» Assignment
Each line below from the "camera: 40 degrees left, 10 degrees down" line through the "camera: 20 degrees left, 5 degrees down" line, those two included, must be restated word for word; the pictures must not be.

» Supplied records
┄┄┄┄┄┄┄┄┄┄┄┄┄┄┄┄┄┄┄┄
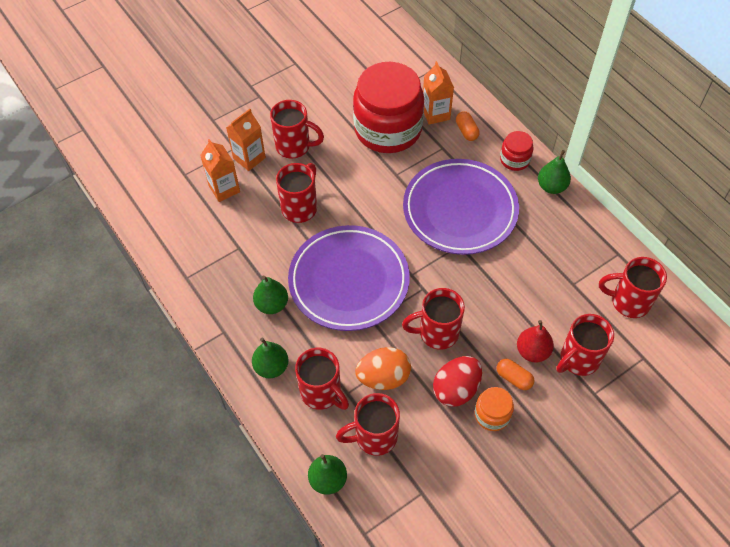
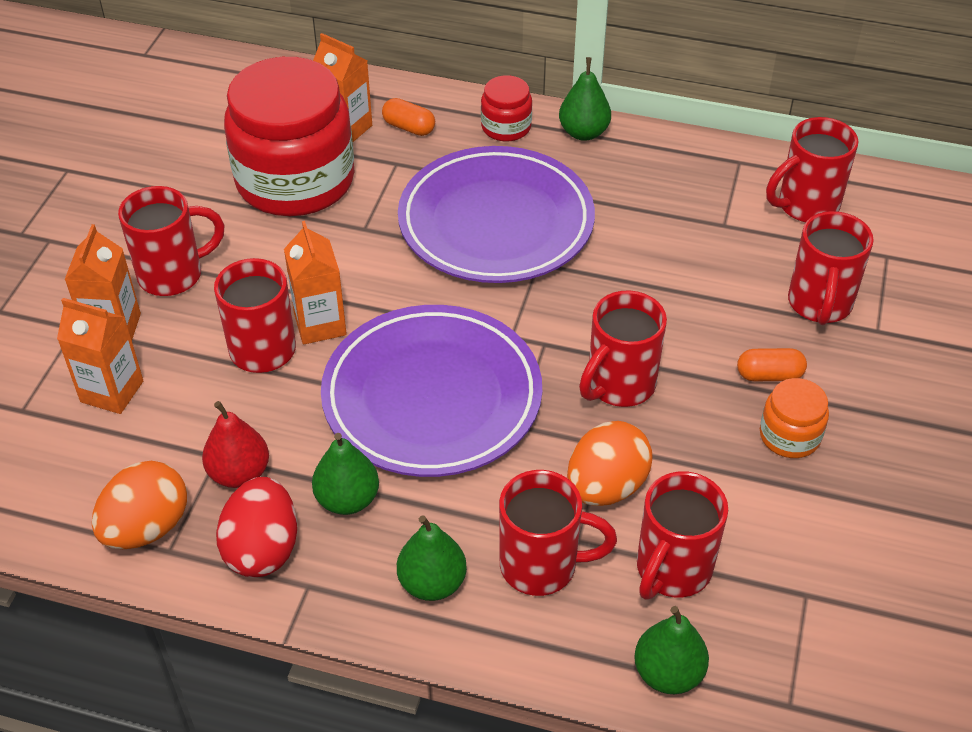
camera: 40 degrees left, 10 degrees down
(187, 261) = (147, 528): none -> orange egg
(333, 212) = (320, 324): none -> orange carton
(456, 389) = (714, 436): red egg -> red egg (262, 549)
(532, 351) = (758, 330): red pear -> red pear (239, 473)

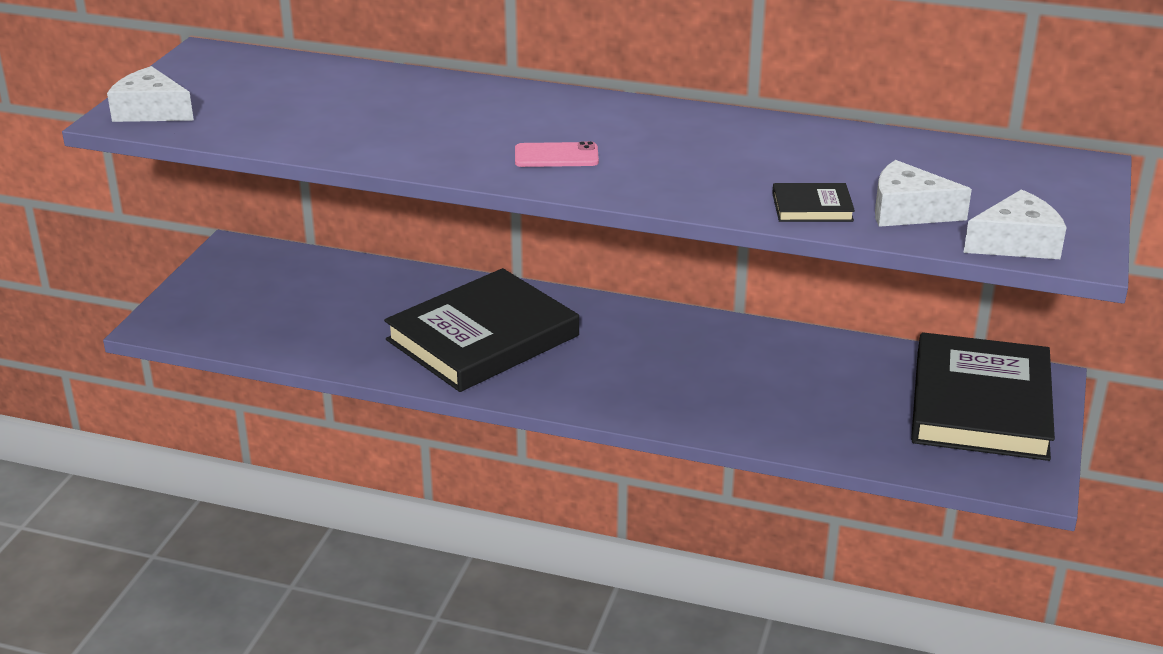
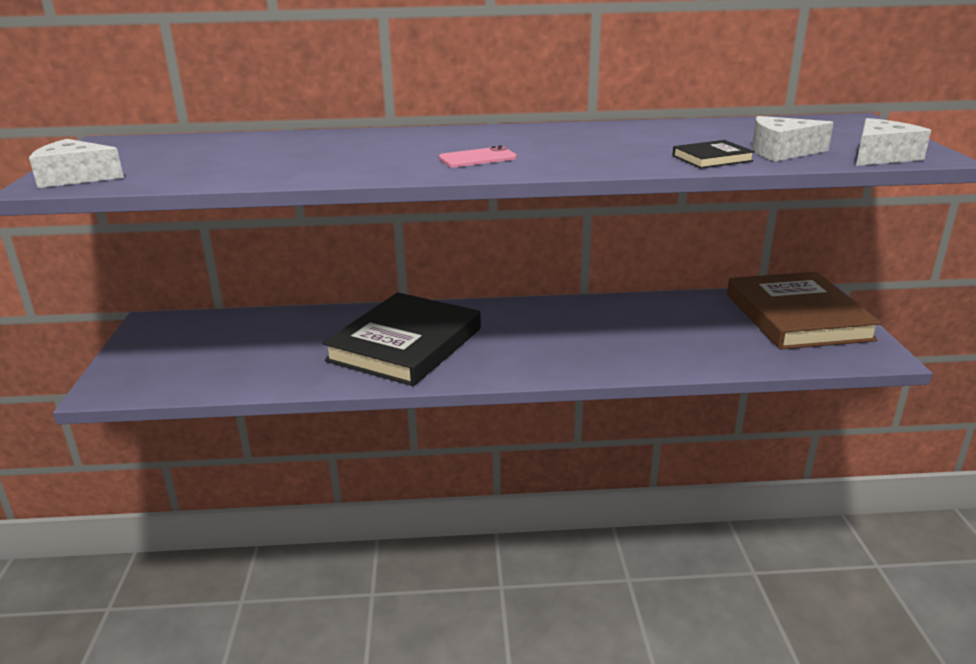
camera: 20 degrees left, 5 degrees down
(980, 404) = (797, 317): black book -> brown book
┄┄┄┄┄┄┄┄┄┄┄┄┄┄┄┄┄┄┄┄
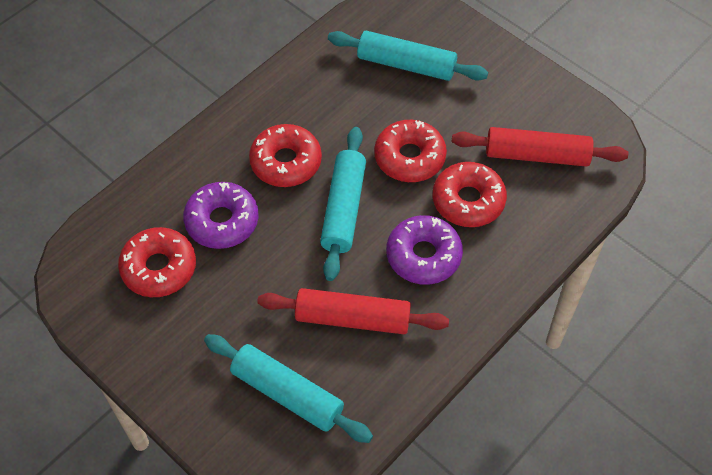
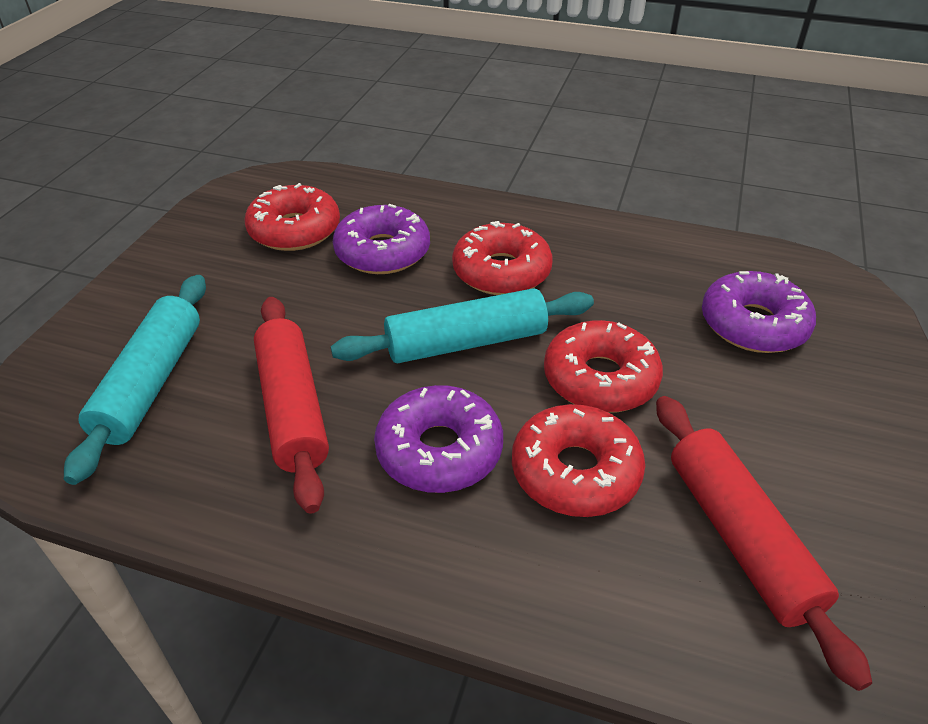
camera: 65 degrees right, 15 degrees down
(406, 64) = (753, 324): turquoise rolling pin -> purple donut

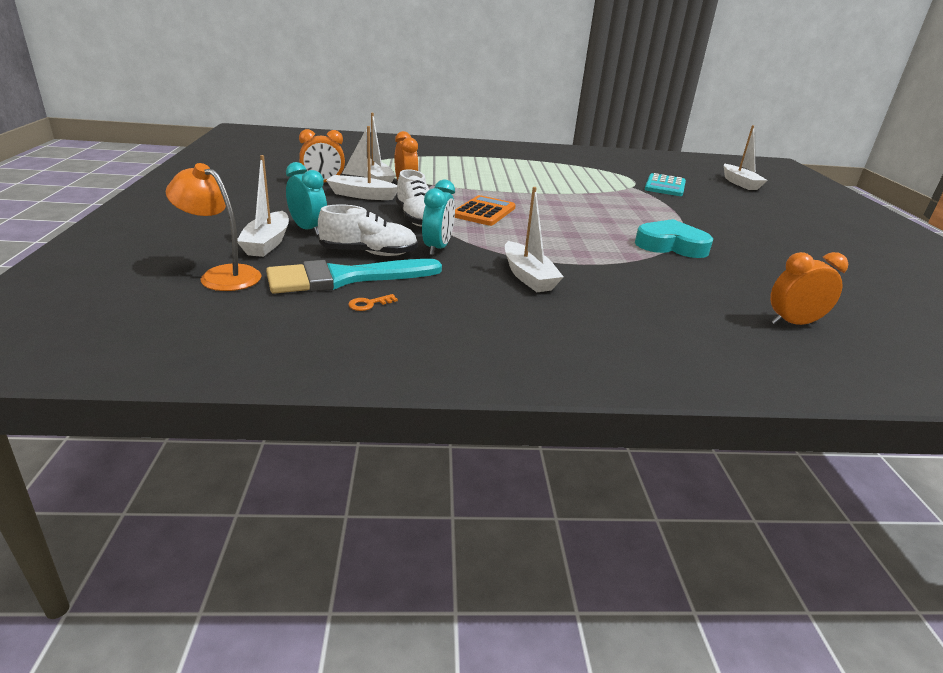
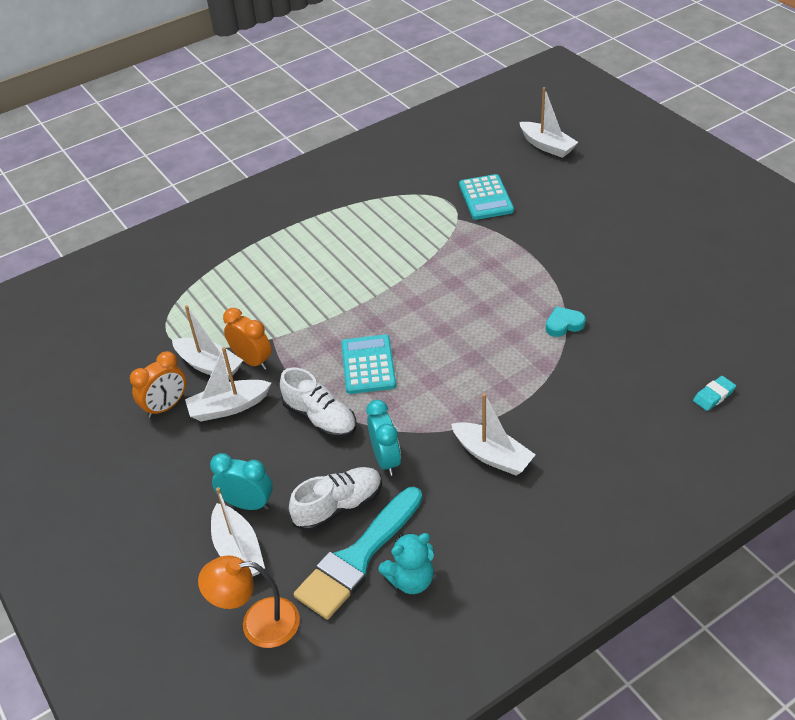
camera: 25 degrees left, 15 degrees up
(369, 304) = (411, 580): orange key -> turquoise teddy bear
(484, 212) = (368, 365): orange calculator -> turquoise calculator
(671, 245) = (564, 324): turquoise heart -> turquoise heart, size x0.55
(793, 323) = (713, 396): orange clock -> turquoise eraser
┄┄┄┄┄┄┄┄┄┄┄┄┄┄┄┄┄┄┄┄
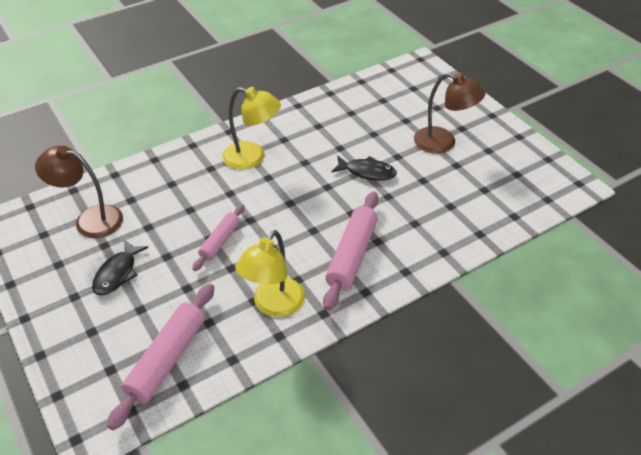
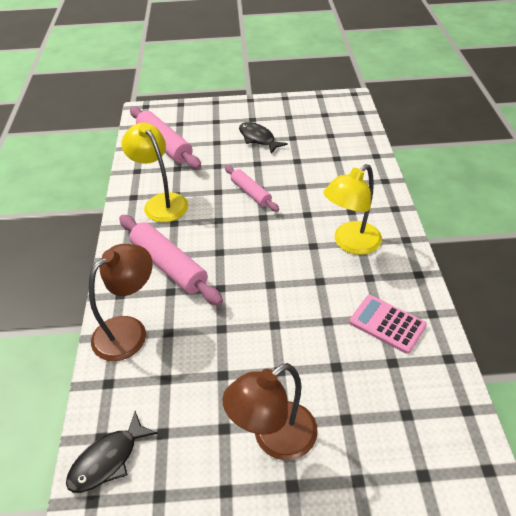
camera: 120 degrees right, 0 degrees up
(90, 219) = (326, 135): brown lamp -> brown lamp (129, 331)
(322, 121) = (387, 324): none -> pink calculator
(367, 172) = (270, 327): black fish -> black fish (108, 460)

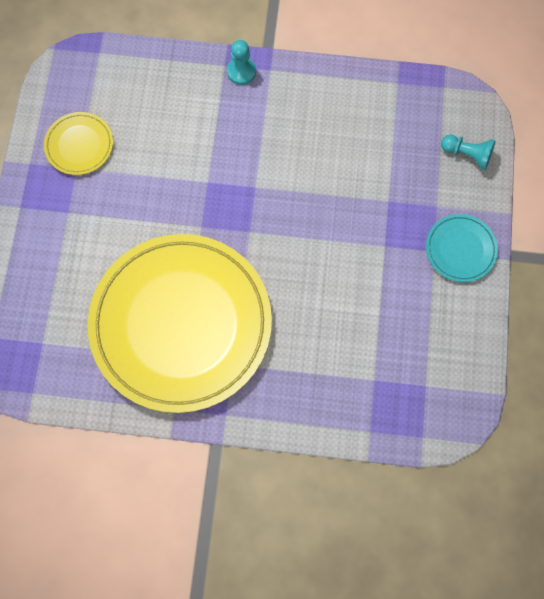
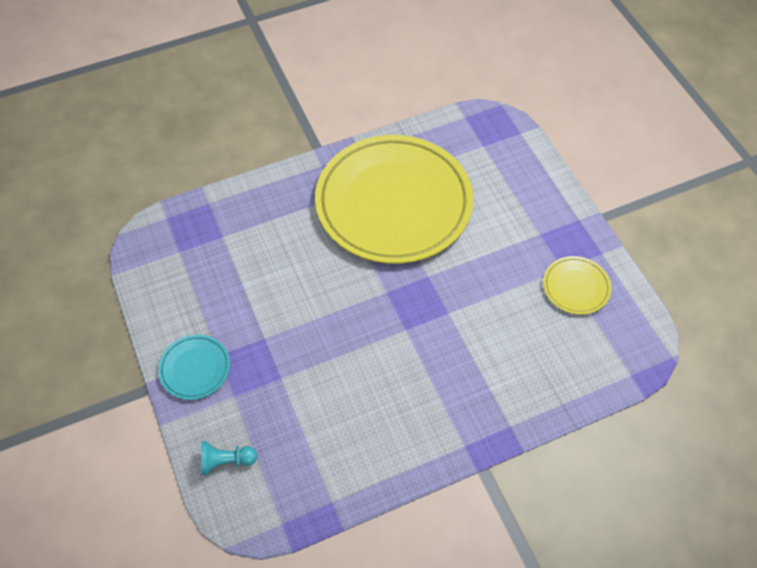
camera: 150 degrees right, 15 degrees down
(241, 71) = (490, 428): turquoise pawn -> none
┄┄┄┄┄┄┄┄┄┄┄┄┄┄┄┄┄┄┄┄
» Task answer
camera: 40 degrees left, 10 degrees down
(187, 261) = (147, 528): none -> orange egg
(333, 212) = (320, 324): none -> orange carton
(456, 389) = (714, 436): red egg -> red egg (262, 549)
(532, 351) = (758, 330): red pear -> red pear (239, 473)

camera: 20 degrees left, 5 degrees down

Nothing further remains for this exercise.